[Opening DATA FOR THIS EXERCISE section]

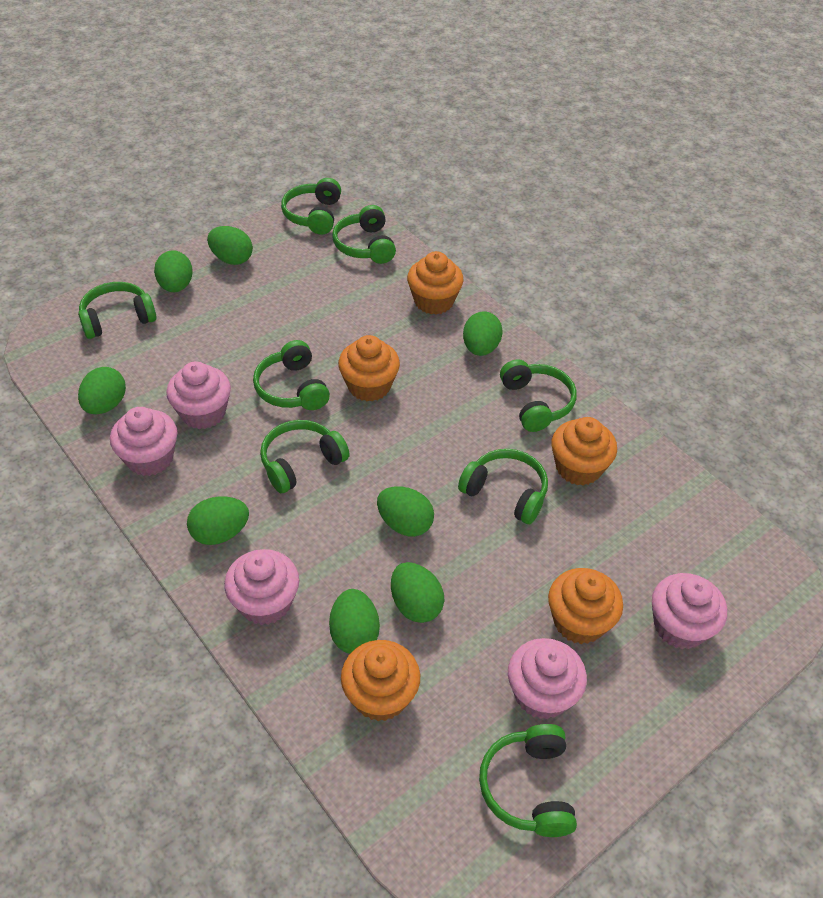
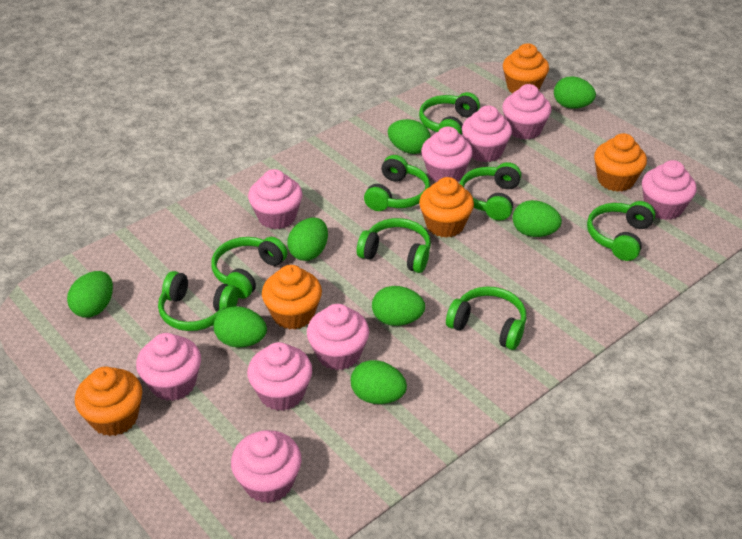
pink cupcake: 5 -> 9

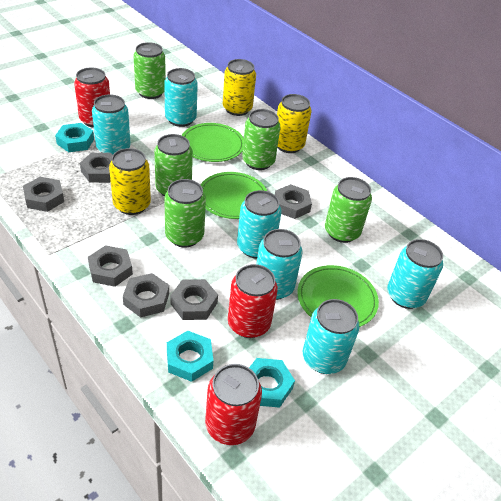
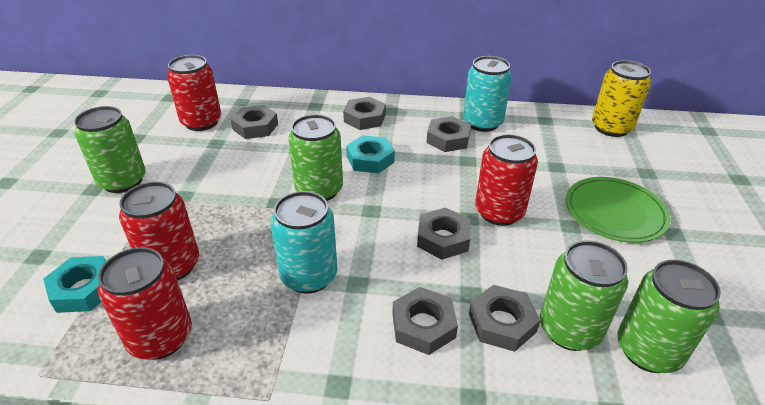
green can: 5 -> 4
green plate: 3 -> 1
red can: 3 -> 4
turquoise can: 6 -> 2
turquoise nut: 3 -> 2
yellow can: 3 -> 1

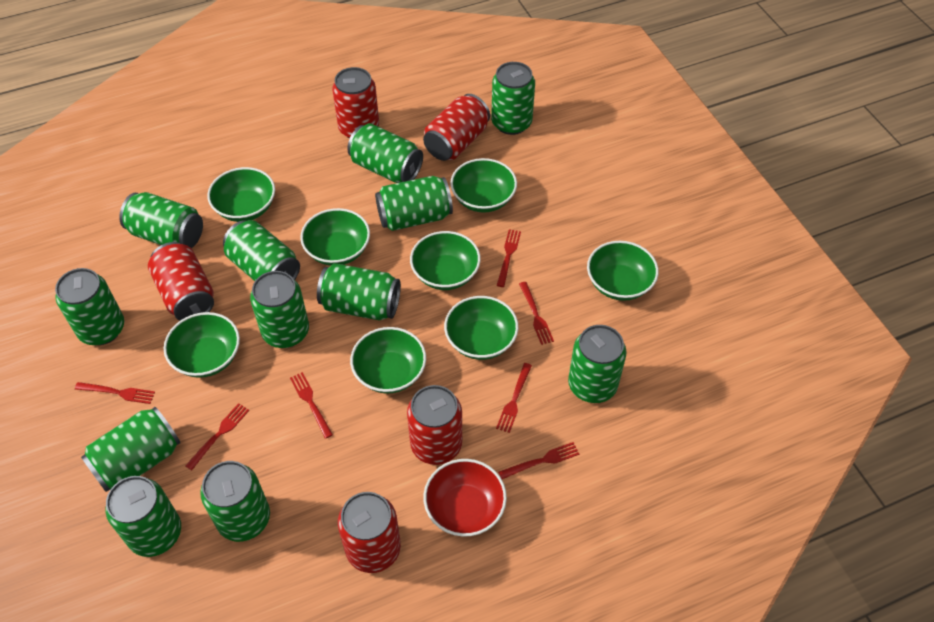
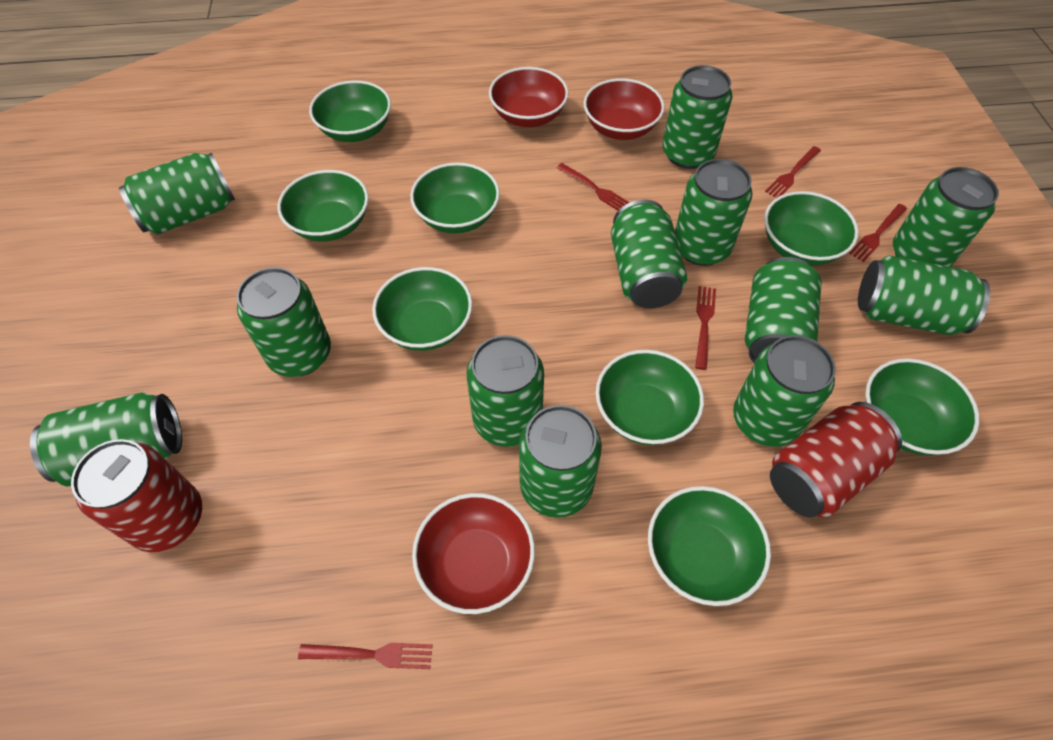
red bowl: 1 -> 3
red can: 5 -> 2
red fork: 7 -> 5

[Closing DATA FOR THIS EXERCISE section]

> EXERCISE AIM: Without including any pictures, repeat the records above exactly.

> TASK SOLUTION:
pink cupcake: 5 -> 9

green can: 5 -> 4
green plate: 3 -> 1
red can: 3 -> 4
turquoise can: 6 -> 2
turquoise nut: 3 -> 2
yellow can: 3 -> 1

red bowl: 1 -> 3
red can: 5 -> 2
red fork: 7 -> 5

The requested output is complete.